Activity
The answer must be a single number: how many lines in the entries below contain the word "left".

Coordinate-based change listings
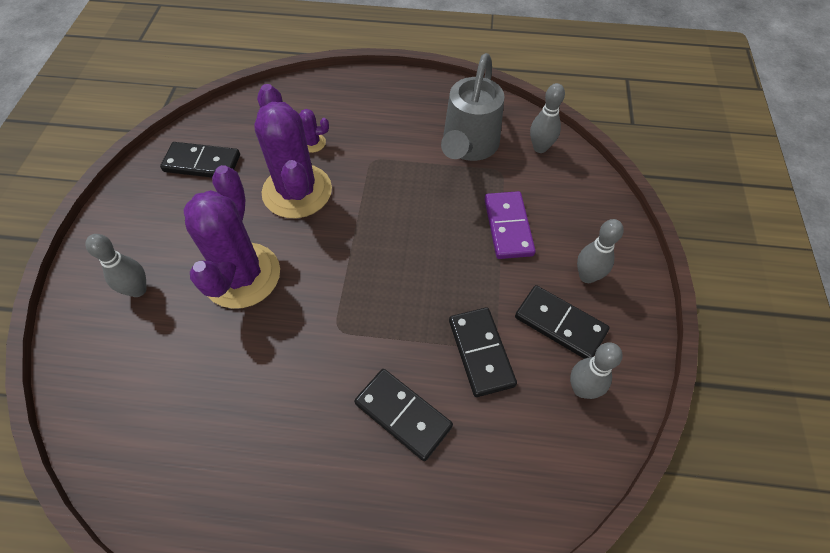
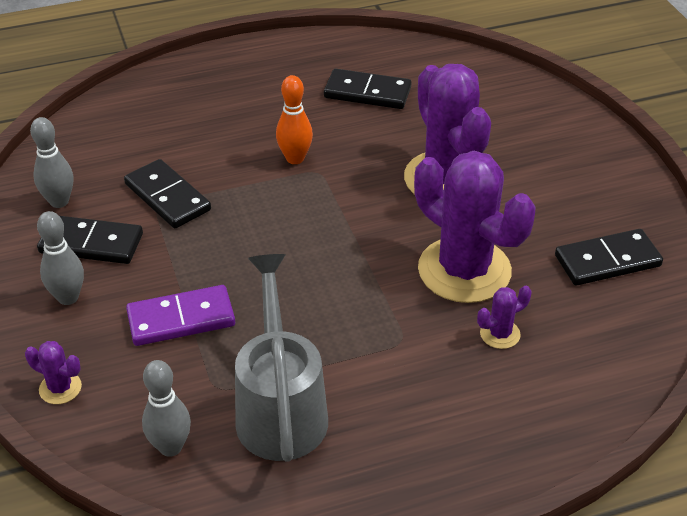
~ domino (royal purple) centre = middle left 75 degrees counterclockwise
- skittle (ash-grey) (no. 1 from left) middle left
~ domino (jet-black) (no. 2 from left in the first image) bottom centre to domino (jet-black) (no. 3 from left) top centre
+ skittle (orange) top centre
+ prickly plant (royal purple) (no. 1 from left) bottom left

Response area
4